• Work instructions: Pictures in the records below are skipped; the rest is copied exactly.

• Data for processing:
━━━━━━━━━━━━━━━━━━━━━━━━━━━━━━

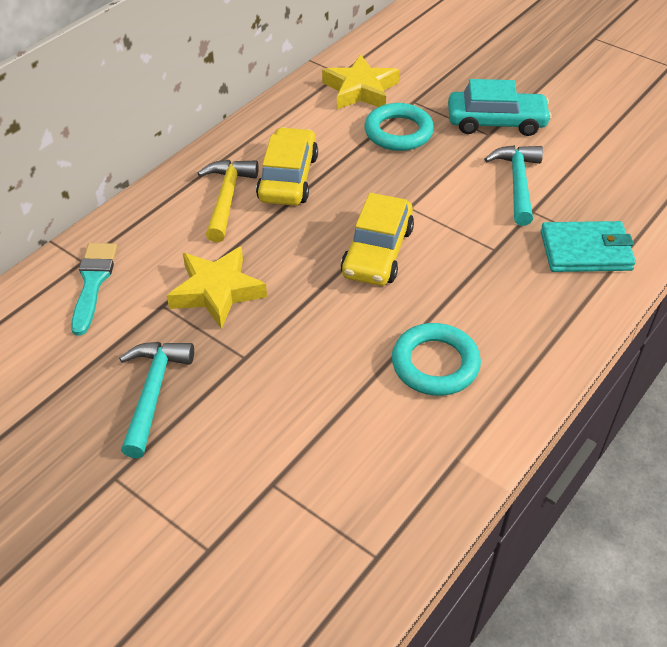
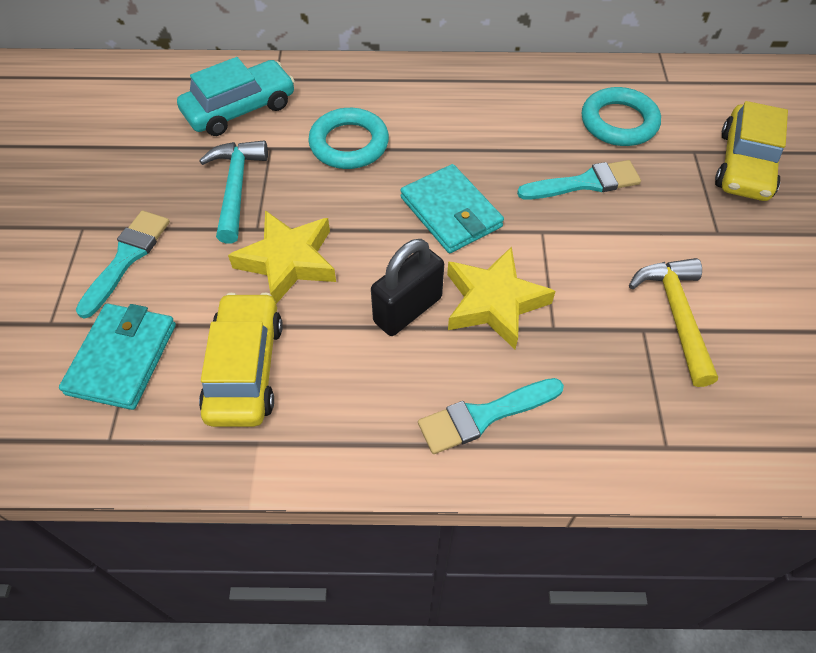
black padlock: 0 -> 1
turquoise brush: 1 -> 3
turquoise hammer: 2 -> 1
turquoise wallet: 1 -> 2

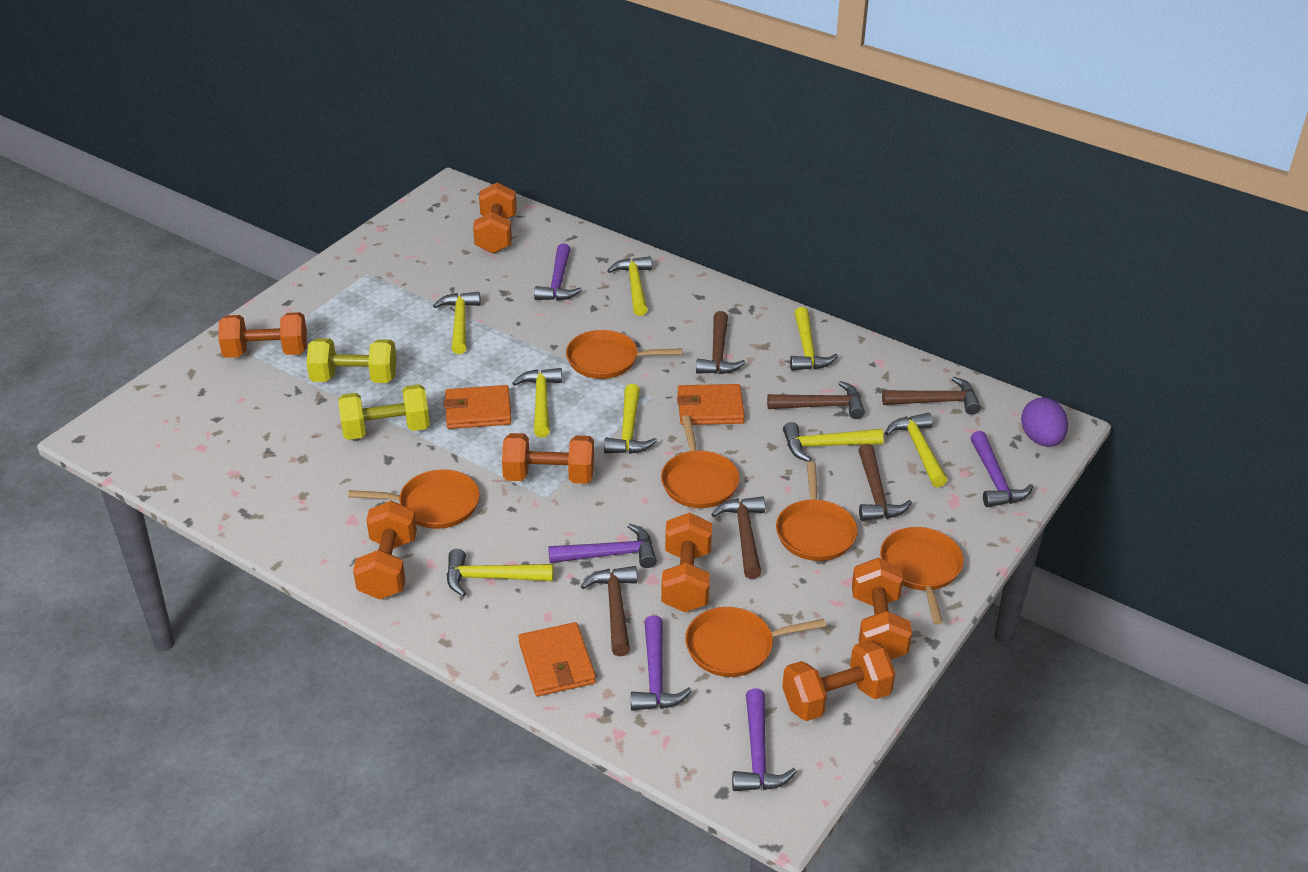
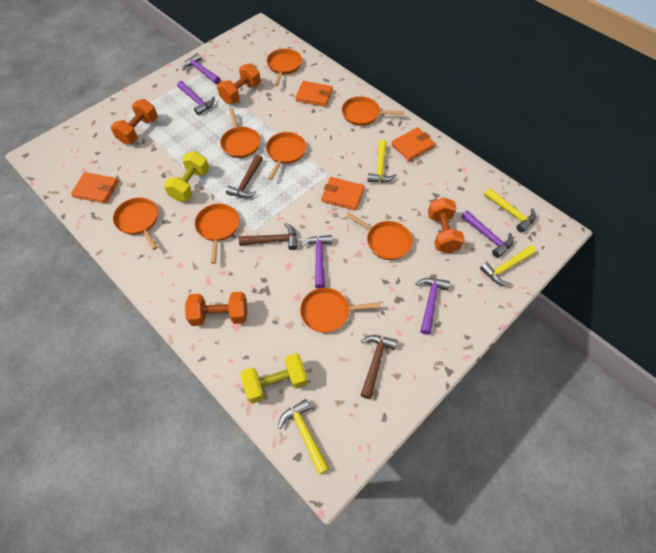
brown hammer: 6 -> 3
orange dumbbell: 7 -> 4
orange pan: 6 -> 8
orange wallet: 3 -> 4
purple egg: 1 -> 0
yellow hammer: 8 -> 4

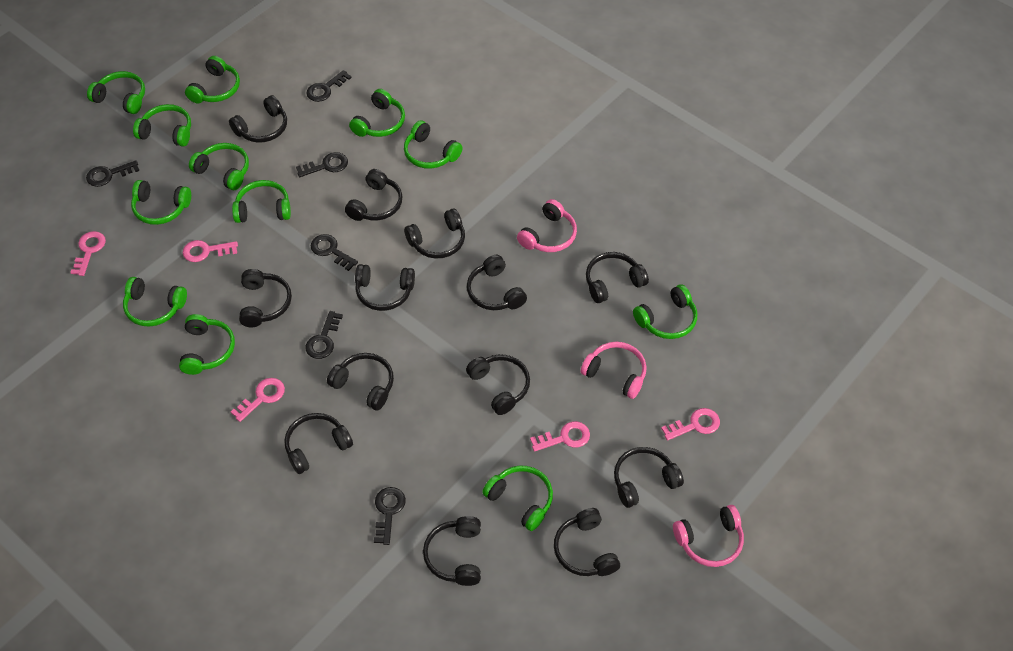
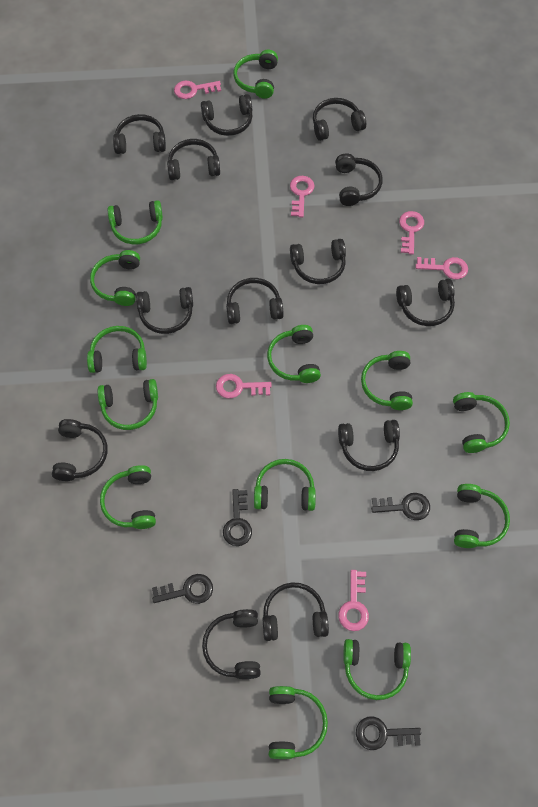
black key: 6 -> 4
green headphones: 12 -> 13
pink headphones: 3 -> 0
pink key: 5 -> 6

━━━━━━━━━━━━━━━━━━━━━━━━━━━━━━

• Response to the exercise:
black padlock: 0 -> 1
turquoise brush: 1 -> 3
turquoise hammer: 2 -> 1
turquoise wallet: 1 -> 2

brown hammer: 6 -> 3
orange dumbbell: 7 -> 4
orange pan: 6 -> 8
orange wallet: 3 -> 4
purple egg: 1 -> 0
yellow hammer: 8 -> 4

black key: 6 -> 4
green headphones: 12 -> 13
pink headphones: 3 -> 0
pink key: 5 -> 6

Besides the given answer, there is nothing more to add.